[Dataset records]
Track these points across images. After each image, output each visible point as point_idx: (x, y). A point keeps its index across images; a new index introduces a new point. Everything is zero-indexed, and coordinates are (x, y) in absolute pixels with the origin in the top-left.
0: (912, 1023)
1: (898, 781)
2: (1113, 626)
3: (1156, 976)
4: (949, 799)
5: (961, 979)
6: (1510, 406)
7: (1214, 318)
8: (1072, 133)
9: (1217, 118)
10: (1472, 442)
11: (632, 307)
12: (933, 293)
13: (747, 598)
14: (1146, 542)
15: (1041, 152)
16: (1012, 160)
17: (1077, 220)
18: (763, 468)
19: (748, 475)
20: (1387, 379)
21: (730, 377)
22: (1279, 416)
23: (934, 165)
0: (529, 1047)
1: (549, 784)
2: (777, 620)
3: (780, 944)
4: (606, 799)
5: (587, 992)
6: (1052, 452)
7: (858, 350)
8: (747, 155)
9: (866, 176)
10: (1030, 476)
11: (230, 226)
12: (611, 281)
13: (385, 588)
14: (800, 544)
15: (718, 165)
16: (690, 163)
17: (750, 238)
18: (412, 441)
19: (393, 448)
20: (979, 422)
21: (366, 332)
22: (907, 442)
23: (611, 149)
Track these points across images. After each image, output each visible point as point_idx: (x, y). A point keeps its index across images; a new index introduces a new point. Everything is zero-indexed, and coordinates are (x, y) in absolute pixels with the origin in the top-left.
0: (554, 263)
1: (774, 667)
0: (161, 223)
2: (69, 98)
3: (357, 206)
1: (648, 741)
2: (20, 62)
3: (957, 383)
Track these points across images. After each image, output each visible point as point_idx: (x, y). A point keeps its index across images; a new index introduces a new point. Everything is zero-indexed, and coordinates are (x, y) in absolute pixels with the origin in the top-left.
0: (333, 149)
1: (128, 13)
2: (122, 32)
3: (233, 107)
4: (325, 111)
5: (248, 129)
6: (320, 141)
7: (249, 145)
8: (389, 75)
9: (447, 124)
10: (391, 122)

◆ **What you should do**: Quote every line of the items above verbatim, from the first line through the last.

◆ **Response to this exercise**:
Track these points across images. After each image, output each visible point as point_idx: (x, y). A point keeps its index across images; a new index introduces a new point. Everything is zero-indexed, and coordinates are (x, y) in absolute pixels with the origin in the top-left.
0: (912, 1023)
1: (898, 781)
2: (1113, 626)
3: (1156, 976)
4: (949, 799)
5: (961, 979)
6: (1510, 406)
7: (1214, 318)
8: (1072, 133)
9: (1217, 118)
10: (1472, 442)
11: (632, 307)
12: (933, 293)
13: (747, 598)
14: (1146, 542)
15: (1041, 152)
16: (1012, 160)
17: (1077, 220)
18: (763, 468)
19: (748, 475)
20: (1387, 379)
21: (730, 377)
22: (1279, 416)
23: (934, 165)
0: (529, 1047)
1: (549, 784)
2: (777, 620)
3: (780, 944)
4: (606, 799)
5: (587, 992)
6: (1052, 452)
7: (858, 350)
8: (747, 155)
9: (866, 176)
10: (1030, 476)
11: (230, 226)
12: (611, 281)
13: (385, 588)
14: (800, 544)
15: (718, 165)
16: (690, 163)
17: (750, 238)
18: (412, 441)
19: (393, 448)
20: (979, 422)
21: (366, 332)
22: (907, 442)
23: (611, 149)
Track these points across images. After each image, output each visible point as point_idx: (x, y). A point keeps its index across images; a new index introduces a new point. Everything is zero-indexed, and coordinates are (x, y) in absolute pixels with the origin in the top-left.
0: (554, 263)
1: (774, 667)
0: (161, 223)
2: (69, 98)
3: (357, 206)
1: (648, 741)
2: (20, 62)
3: (957, 383)
Track these points across images. After each image, output each visible point as point_idx: (x, y). A point keeps its index across images; a new index introduces a new point. Everything is zero-indexed, and coordinates are (x, y) in absolute pixels with the origin in the top-left.
0: (333, 149)
1: (128, 13)
2: (122, 32)
3: (233, 107)
4: (325, 111)
5: (248, 129)
6: (320, 141)
7: (249, 145)
8: (389, 75)
9: (447, 124)
10: (391, 122)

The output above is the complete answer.